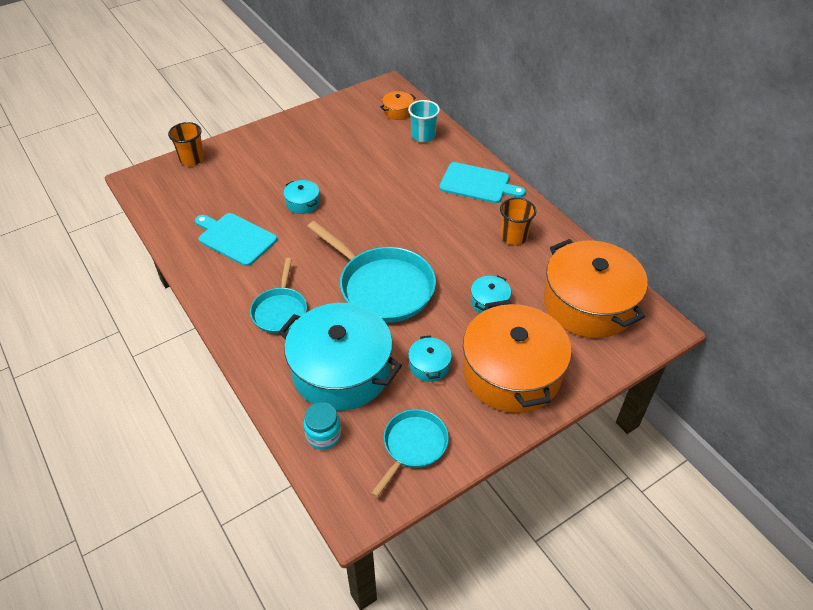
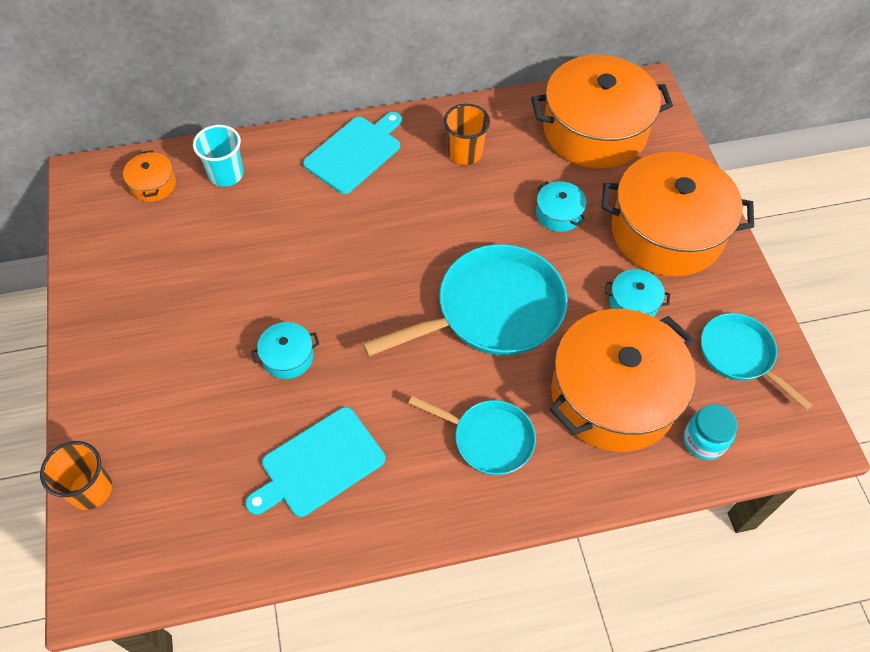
camera: 70 degrees left, 10 degrees up
(341, 371) = (613, 395): turquoise pot -> orange pot

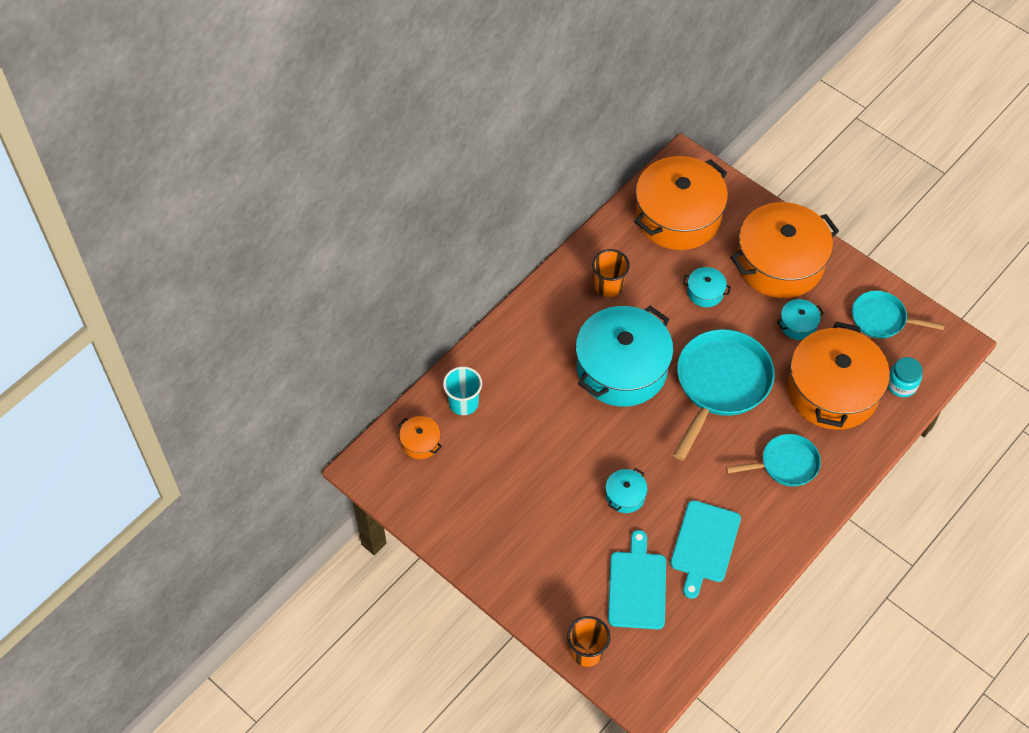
camera: 35 degrees left, 0 degrees up
(355, 152) = (535, 331): turquoise cutting board -> turquoise cutting board (637, 586)
(404, 234) = (622, 368): none -> turquoise pot

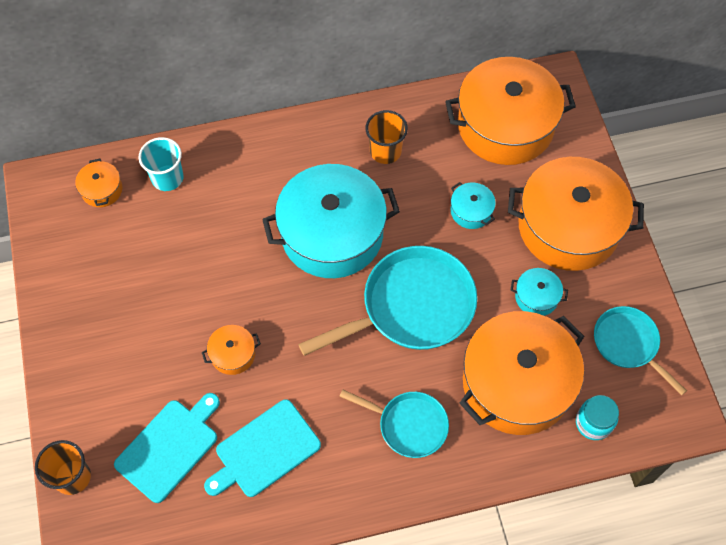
camera: 35 degrees right, 5 degrees up
(625, 496) = (233, 354): turquoise pot -> orange pot

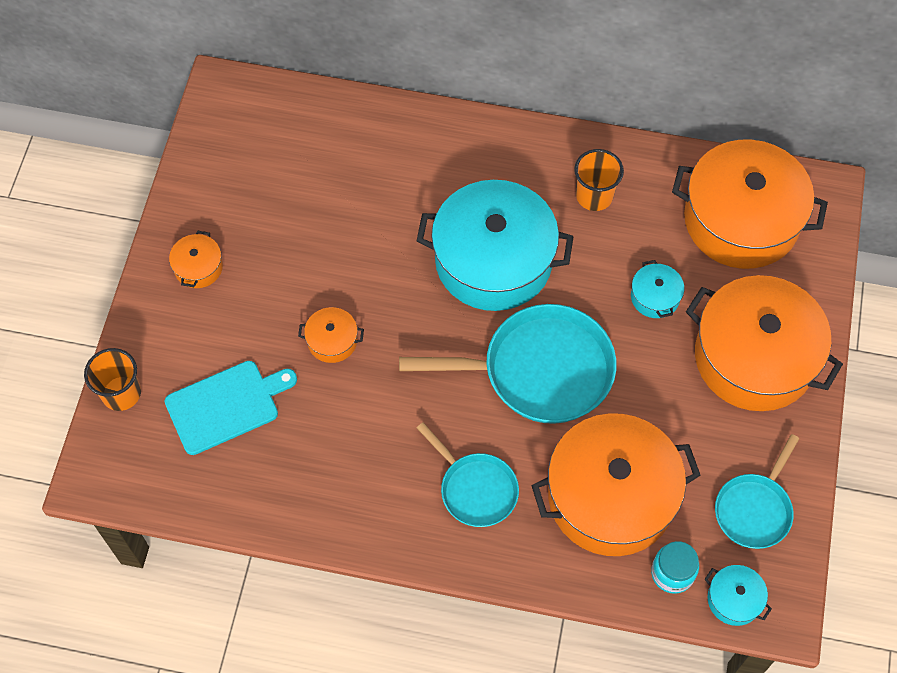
camera: 25 degrees right, 0 degrees up
(102, 190) = (281, 120): orange pot -> orange pot (198, 267)
(167, 178) = (352, 134): turquoise cup -> none
(264, 450) = (317, 450): turquoise cutting board -> none
(536, 297) = (679, 417): turquoise pot -> turquoise pot (734, 599)
(628, 344) = (754, 509): turquoise pan -> turquoise pan turned 135 degrees counterclockwise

========================

__YOUR TASK__
Output the listing above exactly, excluding all pictures.

__EXERCISE SOLUTION__
camera: 70 degrees left, 10 degrees up
(341, 371) = (613, 395): turquoise pot -> orange pot

camera: 35 degrees left, 0 degrees up
(355, 152) = (535, 331): turquoise cutting board -> turquoise cutting board (637, 586)
(404, 234) = (622, 368): none -> turquoise pot

camera: 35 degrees right, 5 degrees up
(625, 496) = (233, 354): turquoise pot -> orange pot

camera: 25 degrees right, 0 degrees up
(102, 190) = (281, 120): orange pot -> orange pot (198, 267)
(167, 178) = (352, 134): turquoise cup -> none
(264, 450) = (317, 450): turquoise cutting board -> none
(536, 297) = (679, 417): turquoise pot -> turquoise pot (734, 599)
(628, 344) = (754, 509): turquoise pan -> turquoise pan turned 135 degrees counterclockwise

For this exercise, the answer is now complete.